=== ABOUT THIS EXERCISE ===
Only the lines from the one with "tan brick G15:I15" through the last line of the records below belong in your answer, reproduced exactly and with the pictures left out.

BEGIN DATA TO USE

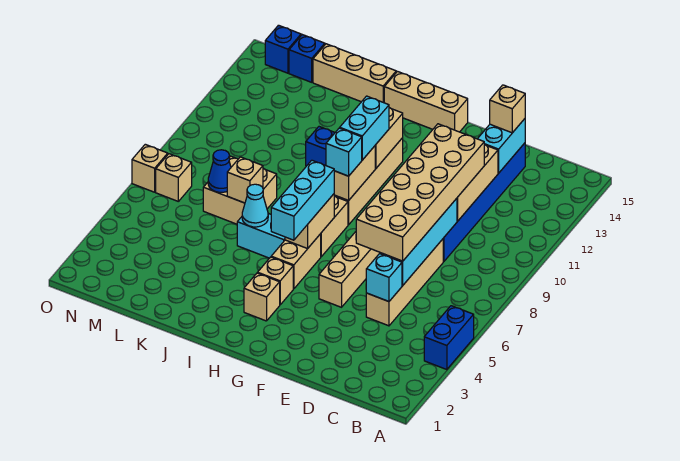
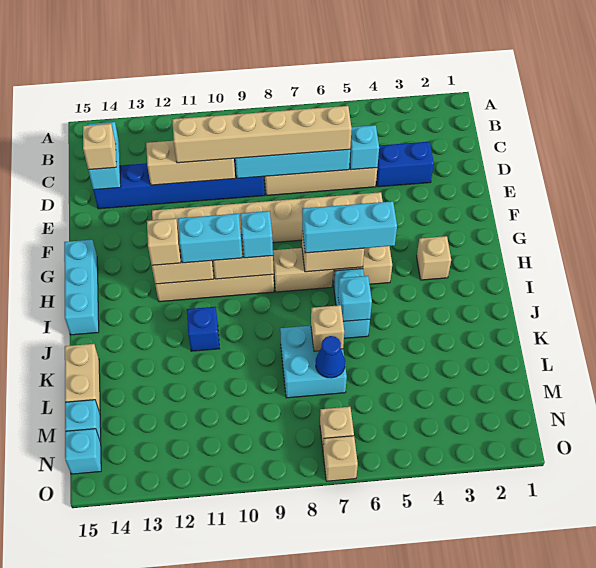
blue brick A4:A5 level 1 -> blue brick D3:D4 level 1
tan brick D6:E11 level 3 -> tan brick D6:D11 level 3
cyan brick D13:D14 level 2 -> cyan brick C14:D14 level 2
tan brick G15:I15 level 1 -> cyan brick G15:I15 level 1
tan brick H4 level 1 -> tan brick H12 level 3
cyan cone J6 level 2 -> cyan brick J6 level 2
tan brick J15:L15 level 1 -> tan brick K15:L15 level 1
tan brick K7:L8 level 1 -> cyan brick K7:L8 level 1
blue brick M15 level 1 -> cyan brick M15 level 1
blue brick N15 level 1 -> cyan brick N15 level 1

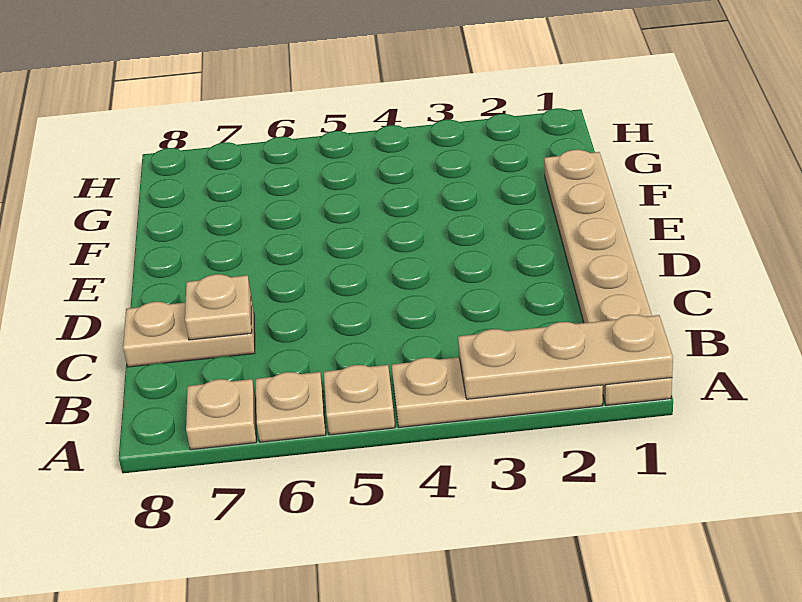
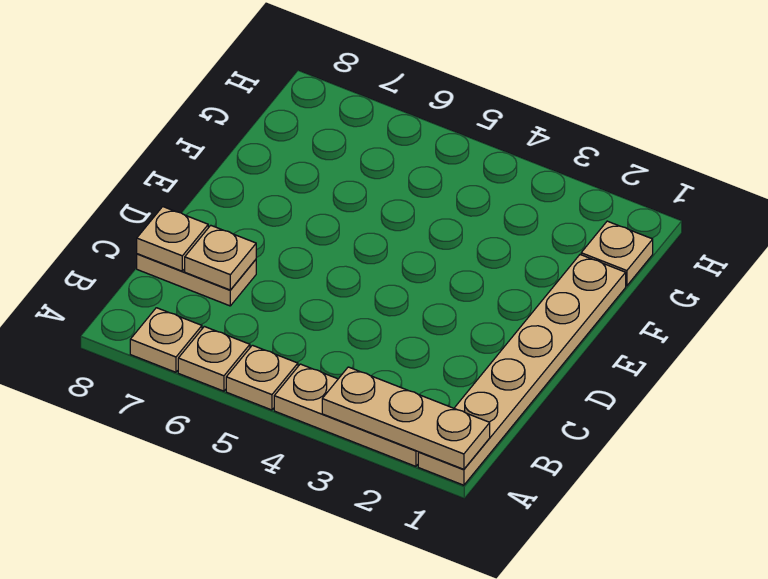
none -> tan plate C8 level 2
none -> tan plate G1 level 1

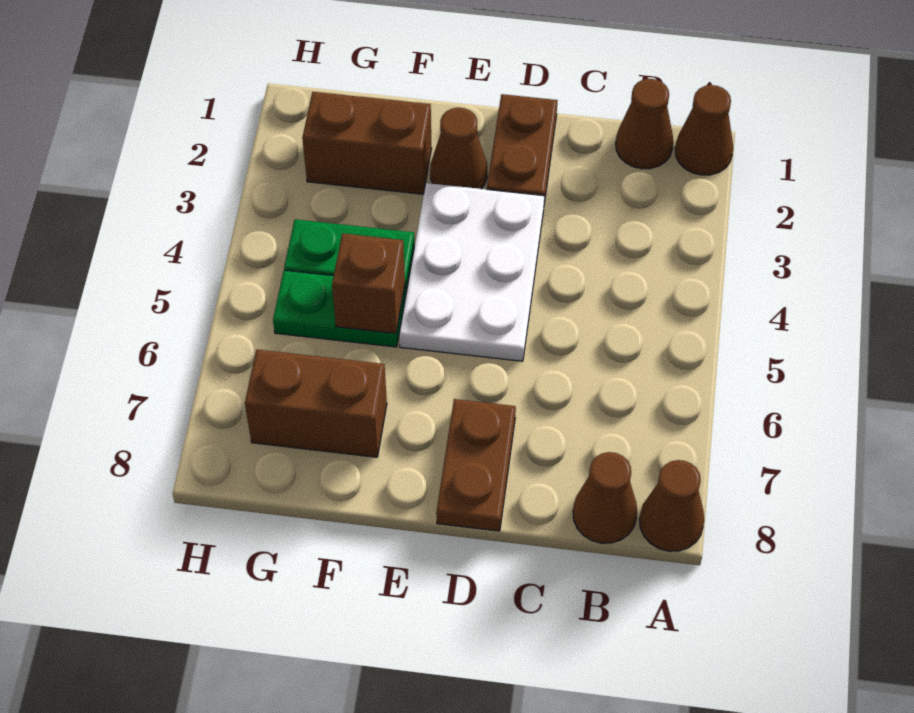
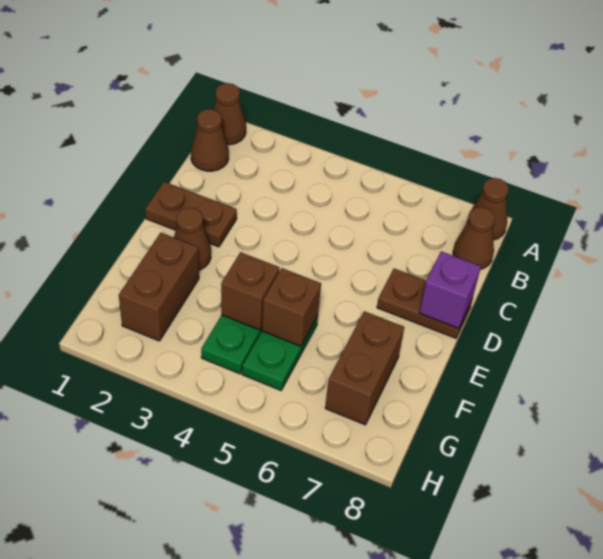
white plate D3:E5 level 1 -> none
none -> purple brick D8 level 2
none -> brown brick F4 level 2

END DATA TO USE

=== REPLY ===
tan brick G15:I15 level 1 -> cyan brick G15:I15 level 1
tan brick H4 level 1 -> tan brick H12 level 3
cyan cone J6 level 2 -> cyan brick J6 level 2
tan brick J15:L15 level 1 -> tan brick K15:L15 level 1
tan brick K7:L8 level 1 -> cyan brick K7:L8 level 1
blue brick M15 level 1 -> cyan brick M15 level 1
blue brick N15 level 1 -> cyan brick N15 level 1

none -> tan plate C8 level 2
none -> tan plate G1 level 1

white plate D3:E5 level 1 -> none
none -> purple brick D8 level 2
none -> brown brick F4 level 2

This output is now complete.